▶ **Prompt**
Reproduce each line of the entries word for word, leaving out the picture markers.

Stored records
::::::::

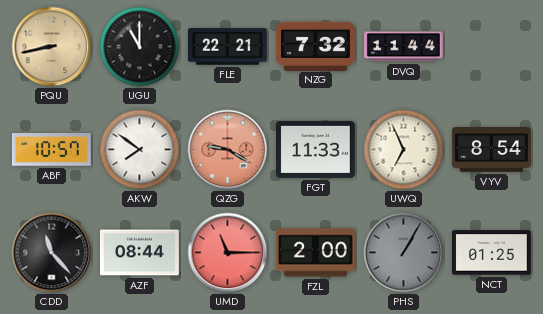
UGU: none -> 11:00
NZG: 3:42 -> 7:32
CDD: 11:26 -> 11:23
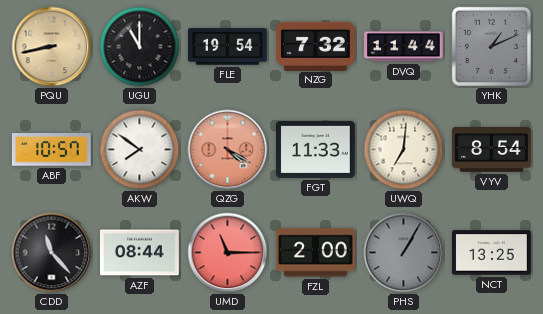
FLE: 22:21 -> 19:54
YHK: none -> 1:11
QZG: 9:20 -> 4:20
UWQ: 6:56 -> 7:01
NCT: 01:25 -> 13:25
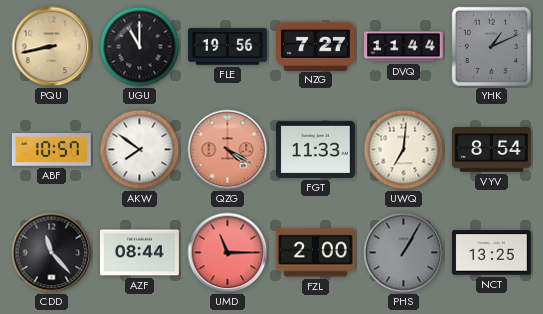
FLE: 19:54 -> 19:56
NZG: 7:32 -> 7:27
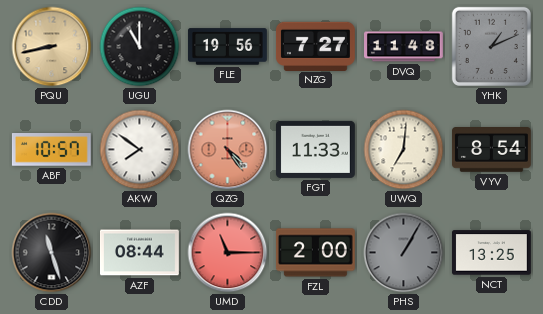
DVQ: 11:44 -> 11:48
QZG: 4:20 -> 4:24
CDD: 11:23 -> 11:27
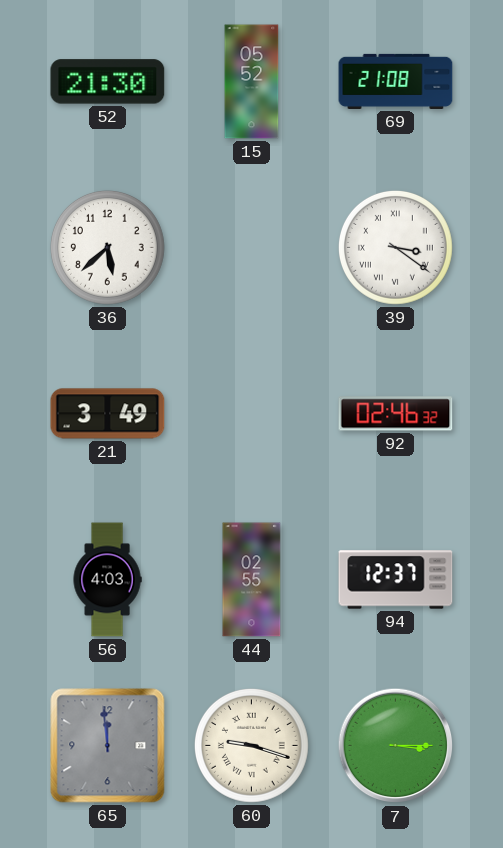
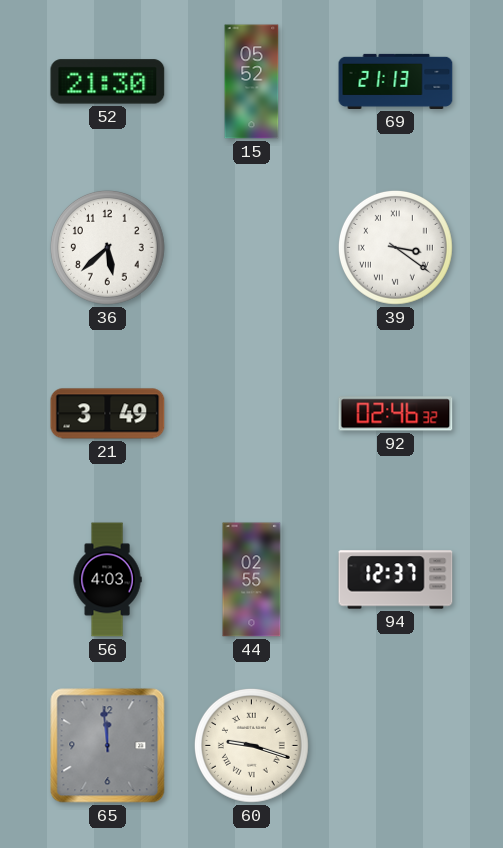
69: 21:08 -> 21:13
7: 3:15 -> none
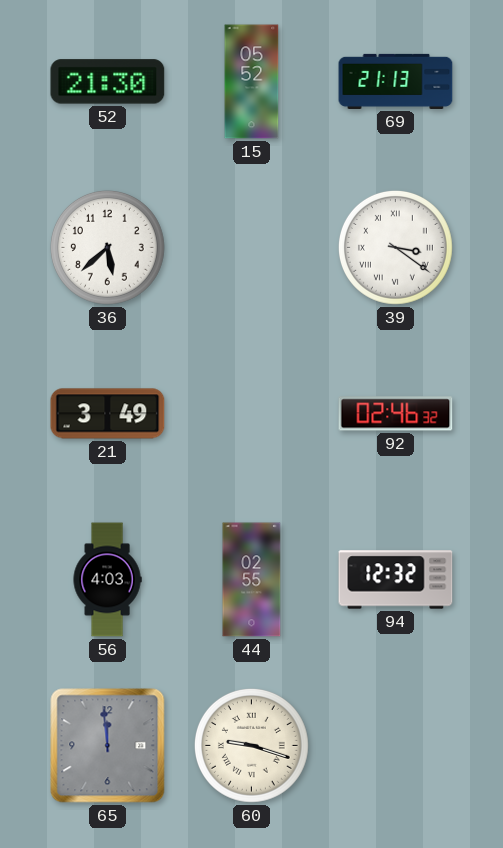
94: 12:37 -> 12:32
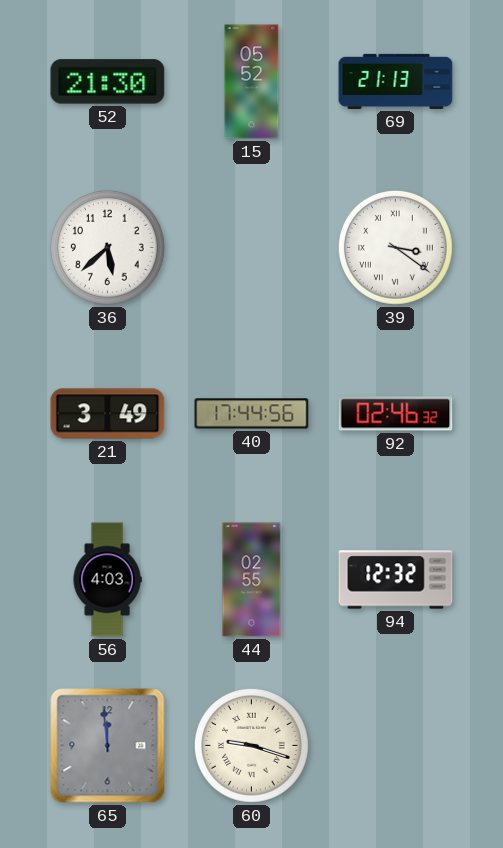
40: none -> 17:44
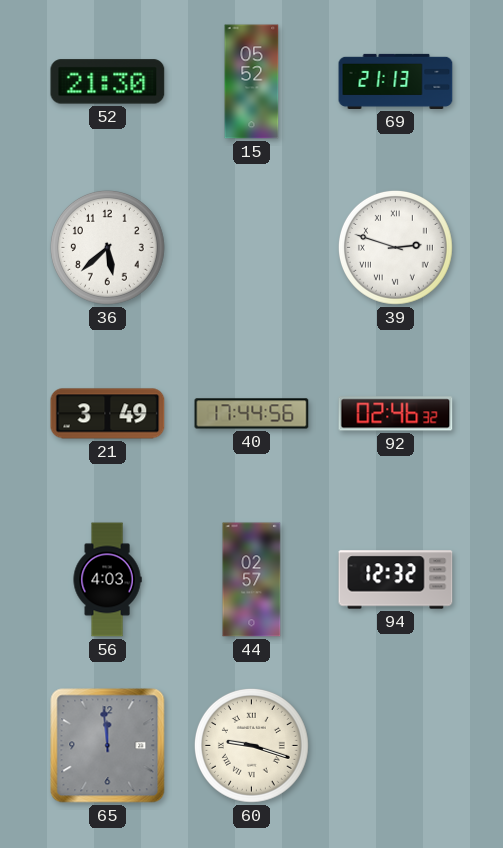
39: 3:21 -> 2:48
44: 02:55 -> 02:57
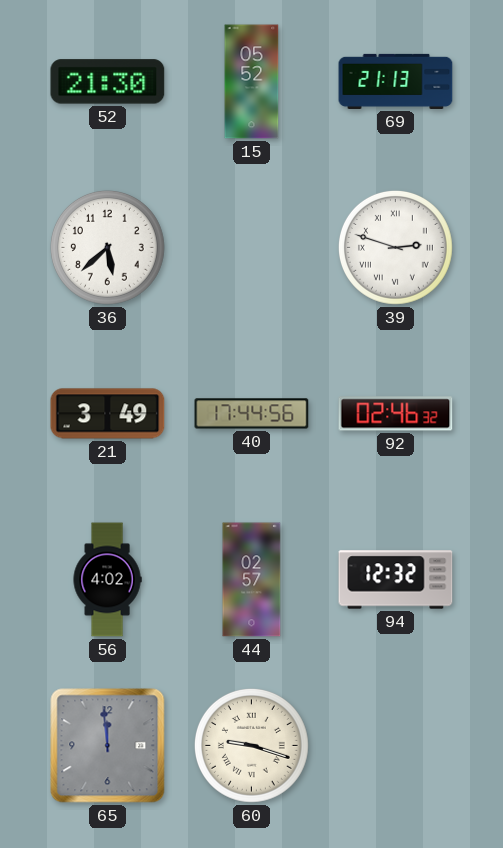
56: 4:03 -> 4:02
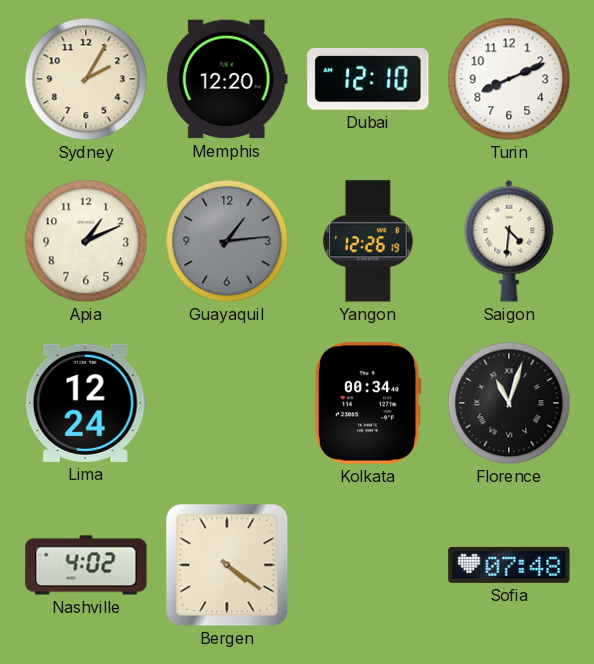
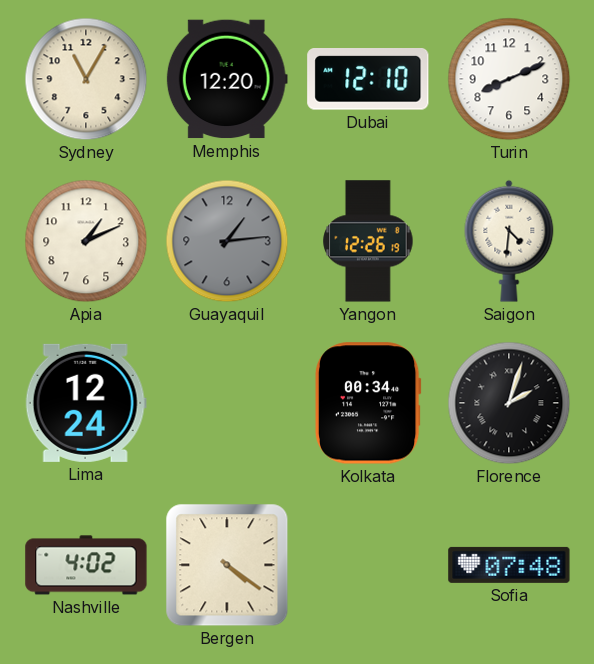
Sydney: 2:05 -> 11:05
Florence: 11:03 -> 2:03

::::::::

▶ **Expected answer**
UGU: none -> 11:00
NZG: 3:42 -> 7:32
CDD: 11:26 -> 11:23
FLE: 22:21 -> 19:54
YHK: none -> 1:11
QZG: 9:20 -> 4:20
UWQ: 6:56 -> 7:01
NCT: 01:25 -> 13:25
FLE: 19:54 -> 19:56
NZG: 7:32 -> 7:27
DVQ: 11:44 -> 11:48
QZG: 4:20 -> 4:24
CDD: 11:23 -> 11:27
69: 21:08 -> 21:13
7: 3:15 -> none
94: 12:37 -> 12:32
40: none -> 17:44
39: 3:21 -> 2:48
44: 02:55 -> 02:57
56: 4:03 -> 4:02
Sydney: 2:05 -> 11:05
Florence: 11:03 -> 2:03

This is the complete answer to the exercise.